Edit difference data
◆ ◆ ◆
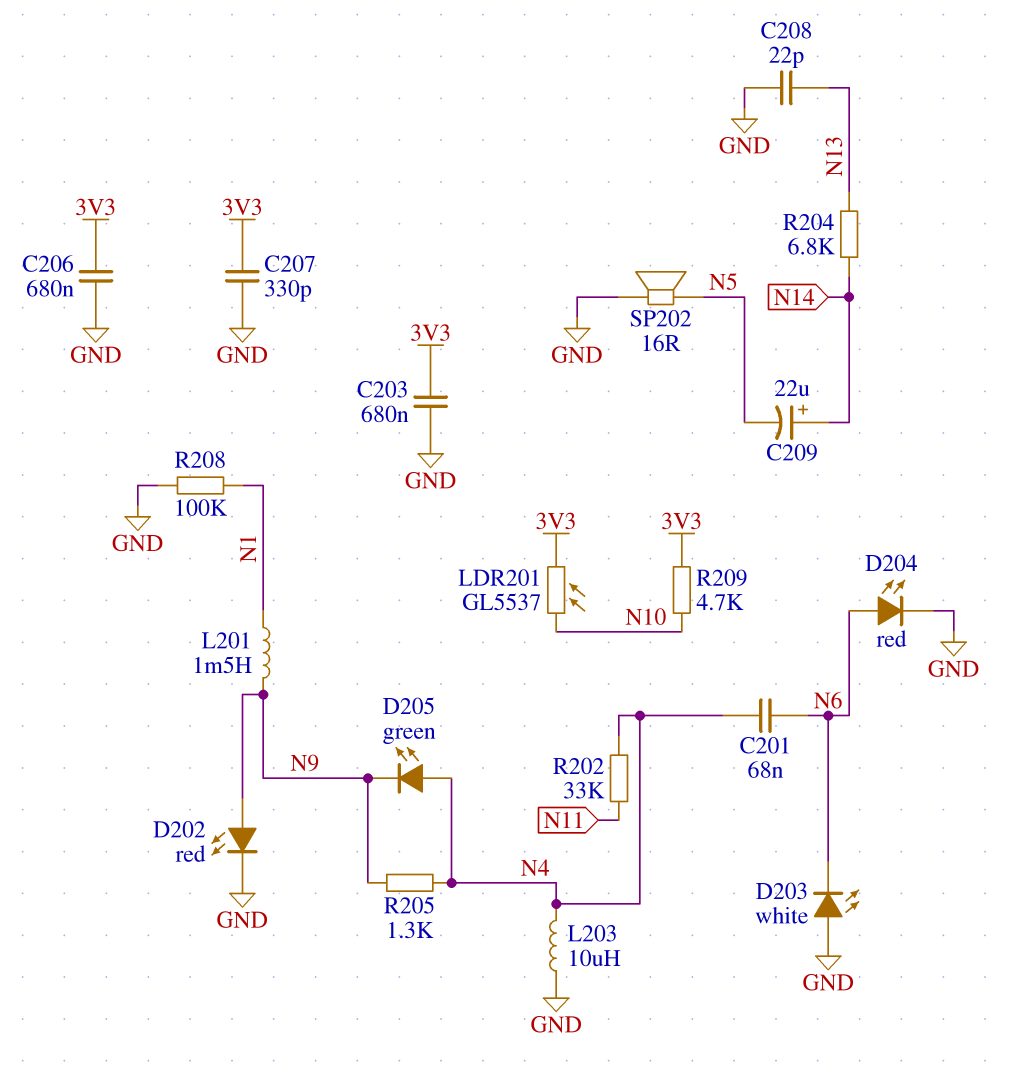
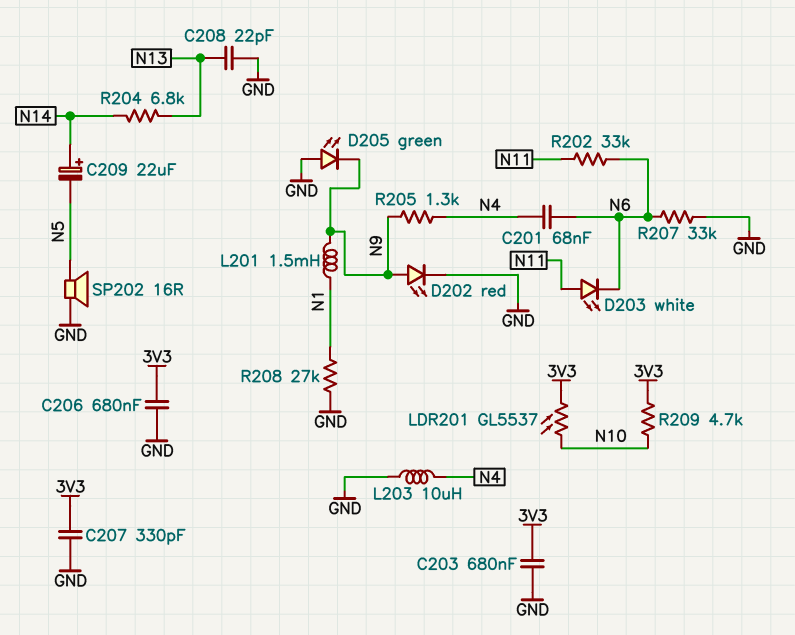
D203: LED white (A GND, K N6) -> LED white (A N11, K N6)
D204: LED red (A N6, K GND) -> none
D205: LED green (A N4, K N9) -> LED green (A GND, K N9)
R202: 33k (N4, N11) -> 33k (N6, N11)
R207: none -> 33k (GND, N6)
R208: 100k (GND, N1) -> 27k (GND, N1)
◆ ◆ ◆
What needs to be done | Please copy the line that contains "D204: LED red (A N6, K GND) -> none" and each line after it through the end of the records, exactly, and no other lines.

Expected answer |
D204: LED red (A N6, K GND) -> none
D205: LED green (A N4, K N9) -> LED green (A GND, K N9)
R202: 33k (N4, N11) -> 33k (N6, N11)
R207: none -> 33k (GND, N6)
R208: 100k (GND, N1) -> 27k (GND, N1)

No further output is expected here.